* **YOUR INSTRUCTIONS**
When a line below holds the string "DGND", show that line.

* **DATA RECORDS**
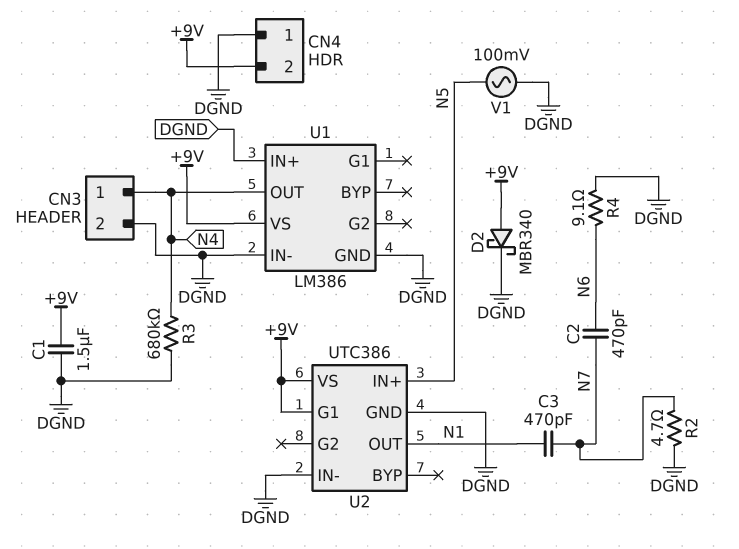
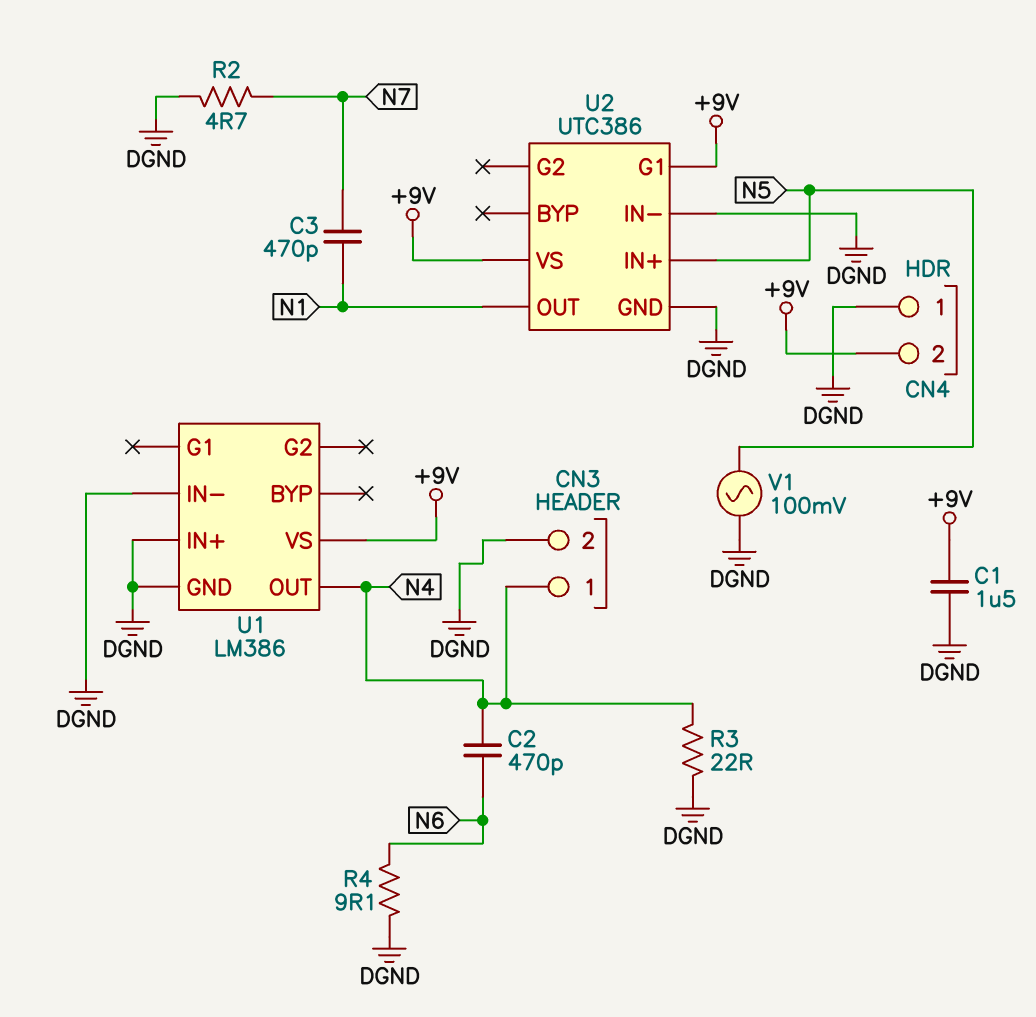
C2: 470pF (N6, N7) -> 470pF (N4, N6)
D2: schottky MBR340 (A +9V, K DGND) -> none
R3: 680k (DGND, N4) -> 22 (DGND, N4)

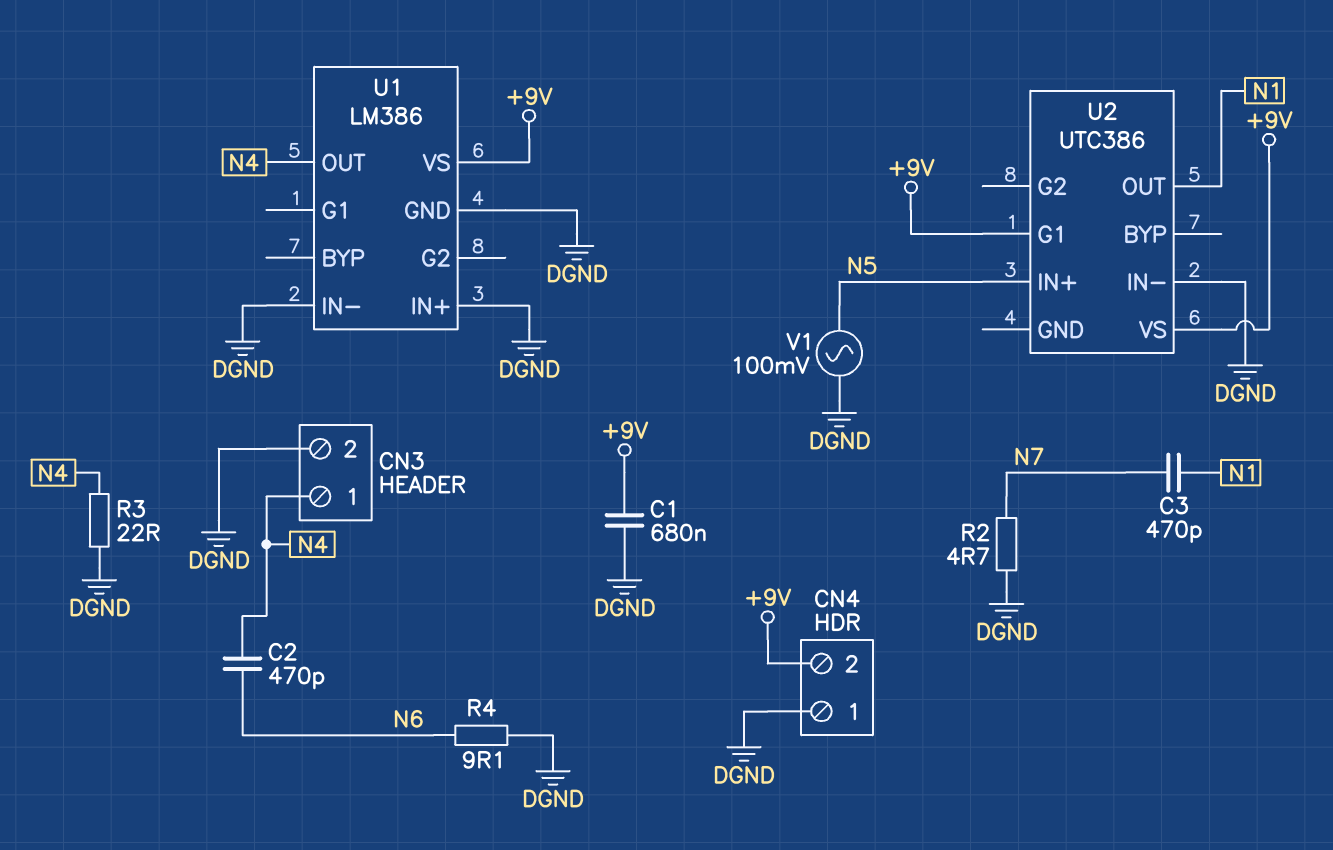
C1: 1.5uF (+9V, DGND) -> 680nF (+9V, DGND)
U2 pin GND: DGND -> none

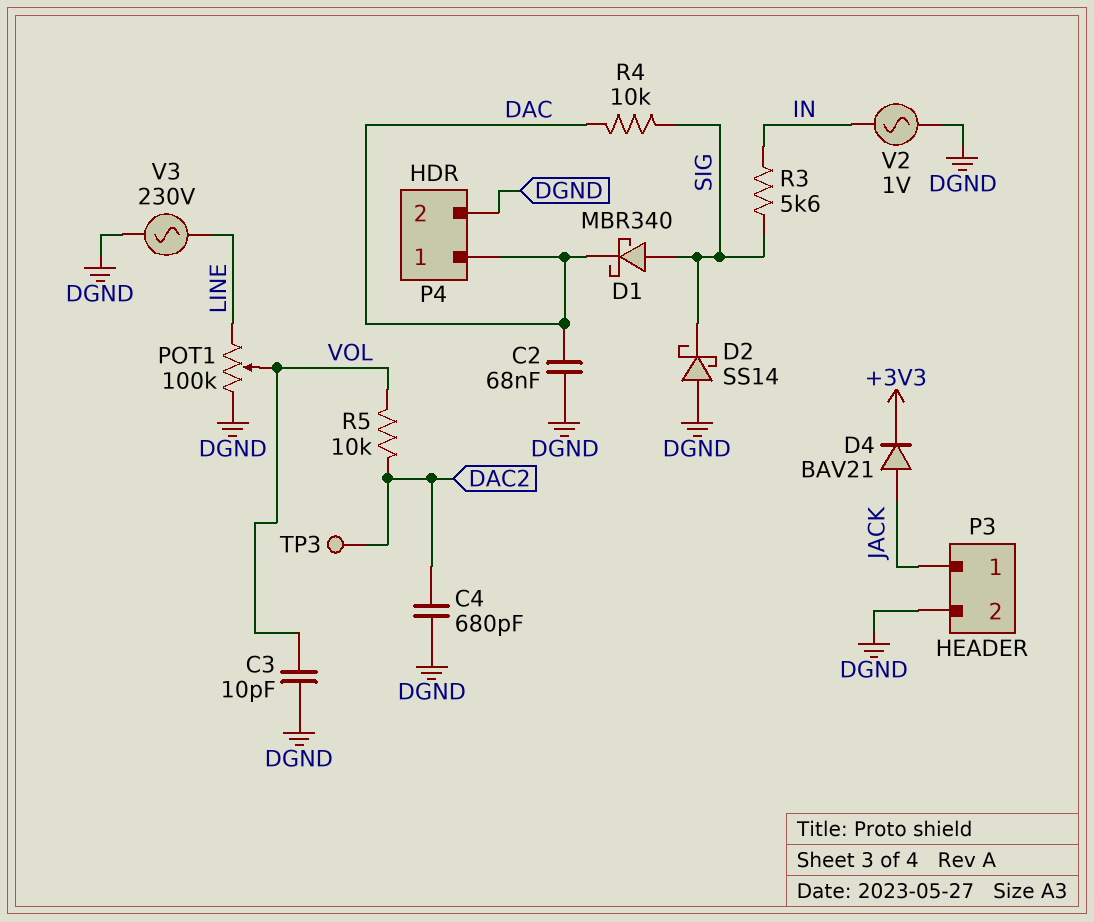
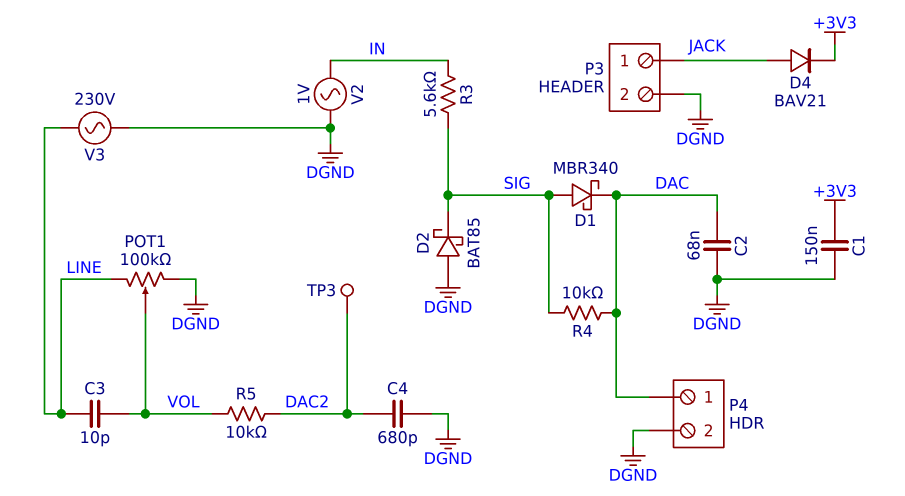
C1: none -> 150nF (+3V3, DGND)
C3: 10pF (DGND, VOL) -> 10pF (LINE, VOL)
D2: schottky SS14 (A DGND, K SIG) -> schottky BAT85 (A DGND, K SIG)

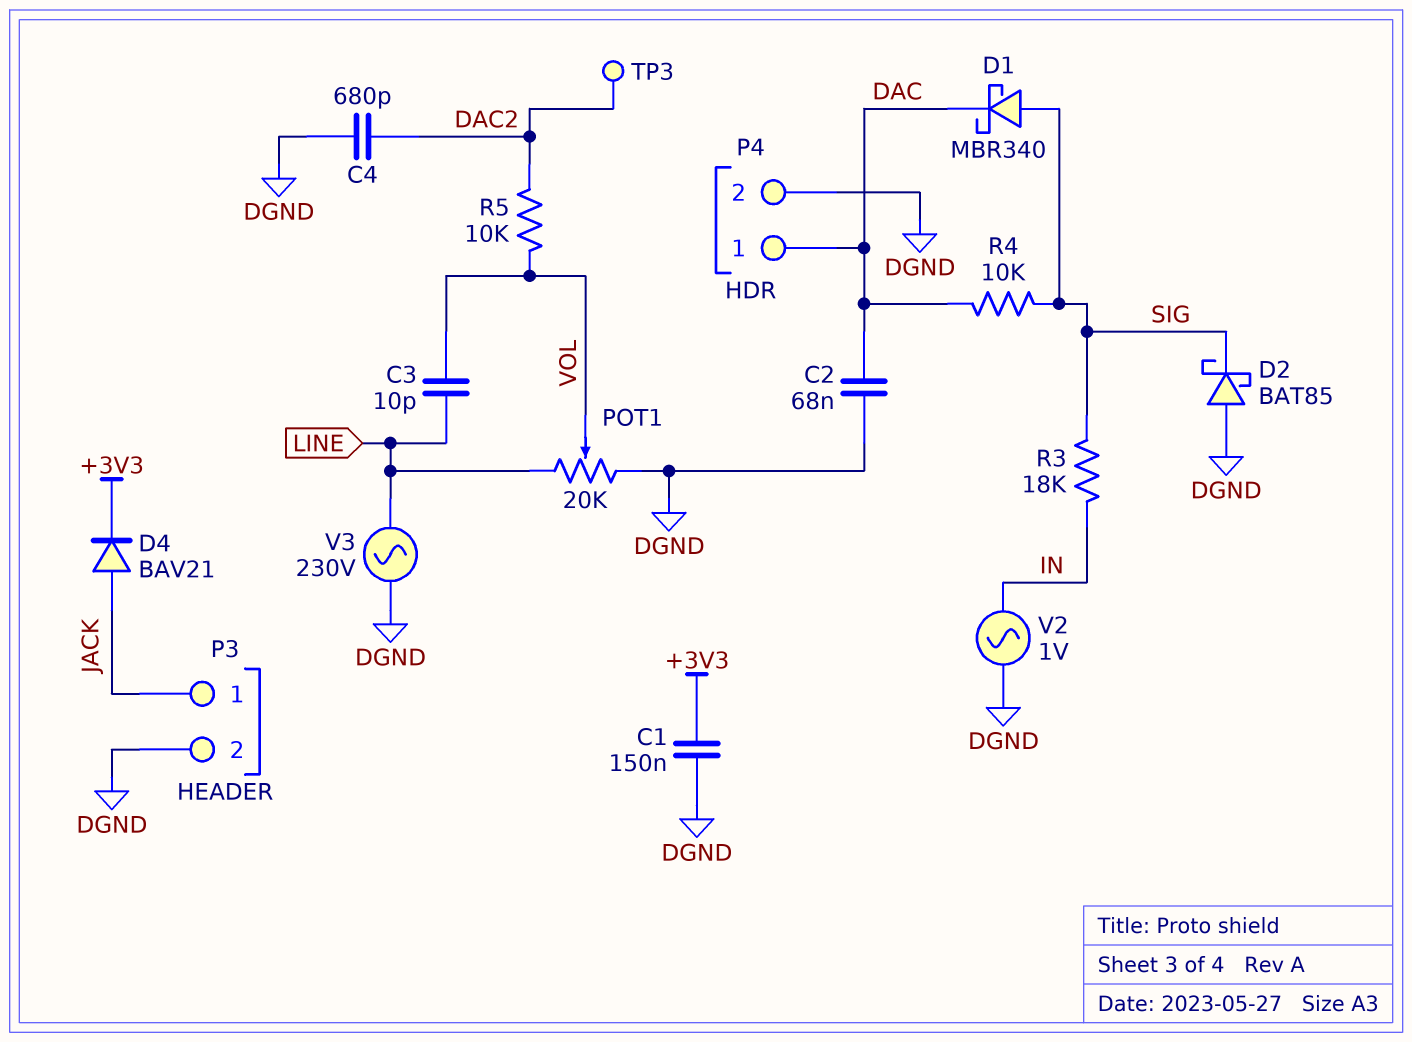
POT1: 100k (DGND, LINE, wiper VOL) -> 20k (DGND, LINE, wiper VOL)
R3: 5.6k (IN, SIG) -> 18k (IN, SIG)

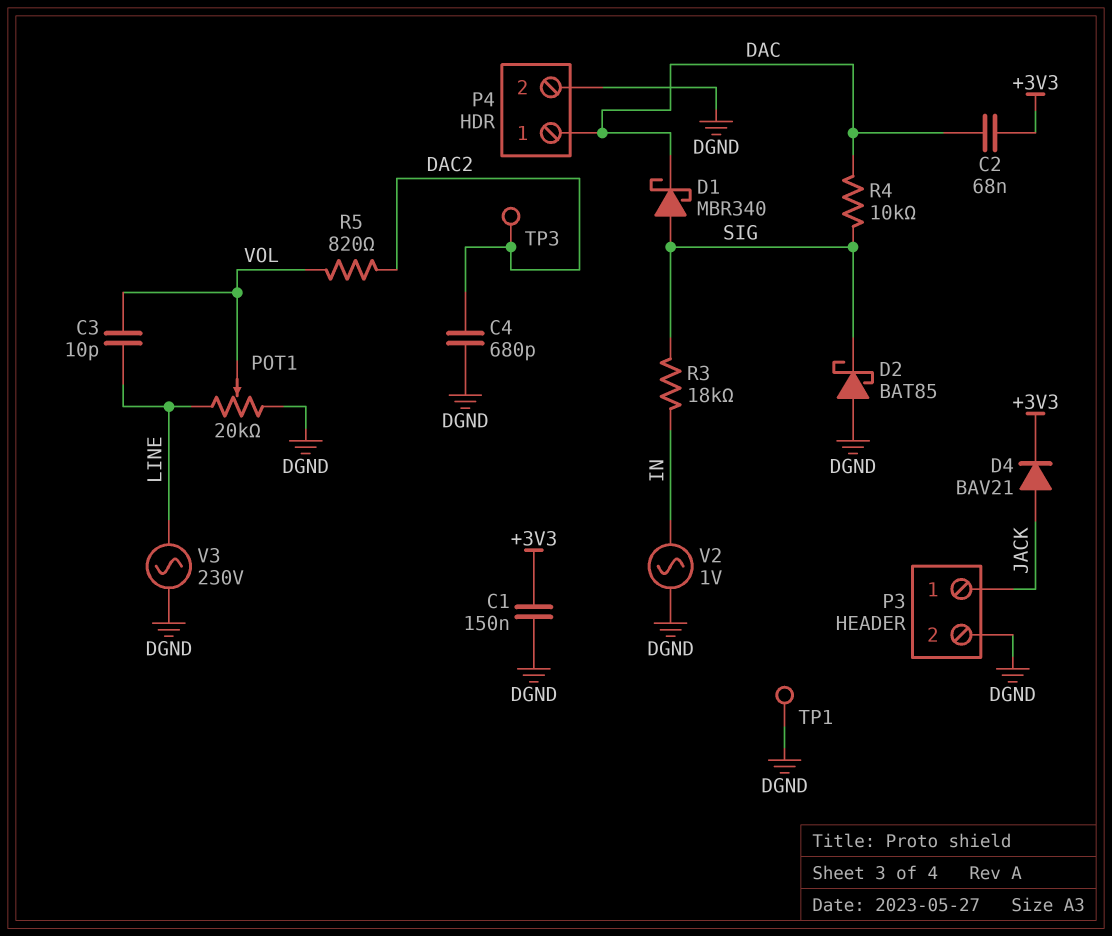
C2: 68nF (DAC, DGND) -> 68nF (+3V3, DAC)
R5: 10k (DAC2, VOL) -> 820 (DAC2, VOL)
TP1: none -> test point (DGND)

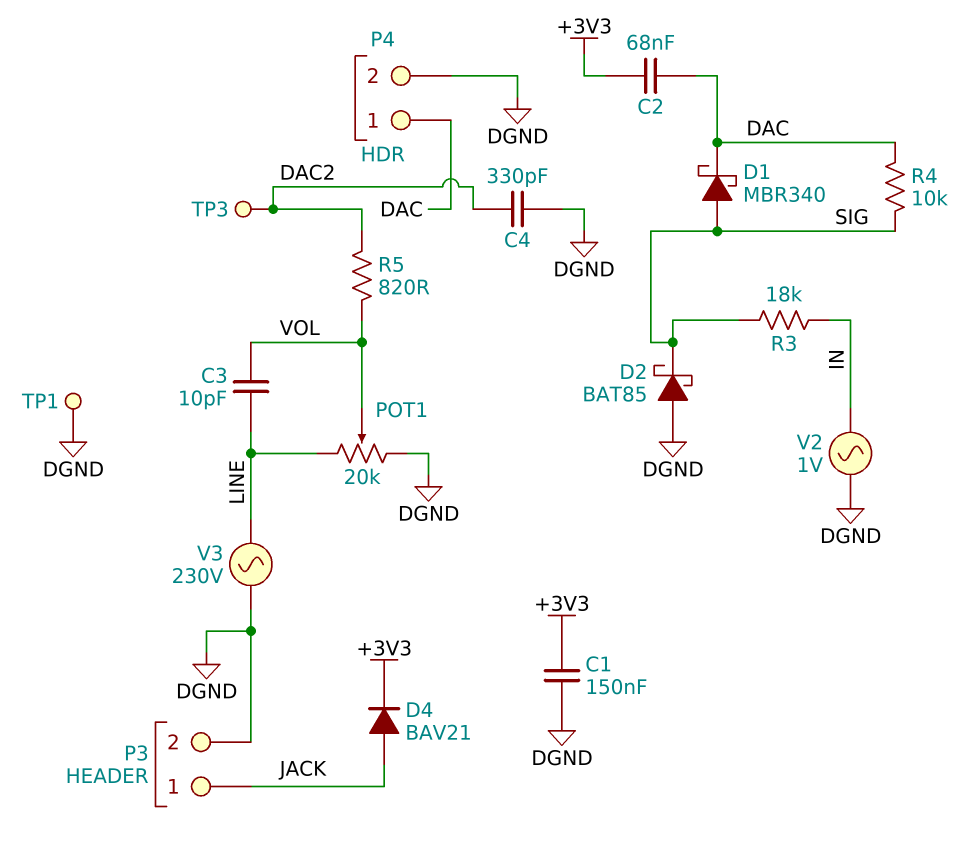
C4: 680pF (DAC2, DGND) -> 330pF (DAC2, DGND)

* **ANSWER**
D2: schottky MBR340 (A +9V, K DGND) -> none
R3: 680k (DGND, N4) -> 22 (DGND, N4)
C1: 1.5uF (+9V, DGND) -> 680nF (+9V, DGND)
U2 pin GND: DGND -> none
C1: none -> 150nF (+3V3, DGND)
C3: 10pF (DGND, VOL) -> 10pF (LINE, VOL)
D2: schottky SS14 (A DGND, K SIG) -> schottky BAT85 (A DGND, K SIG)
POT1: 100k (DGND, LINE, wiper VOL) -> 20k (DGND, LINE, wiper VOL)
C2: 68nF (DAC, DGND) -> 68nF (+3V3, DAC)
TP1: none -> test point (DGND)
C4: 680pF (DAC2, DGND) -> 330pF (DAC2, DGND)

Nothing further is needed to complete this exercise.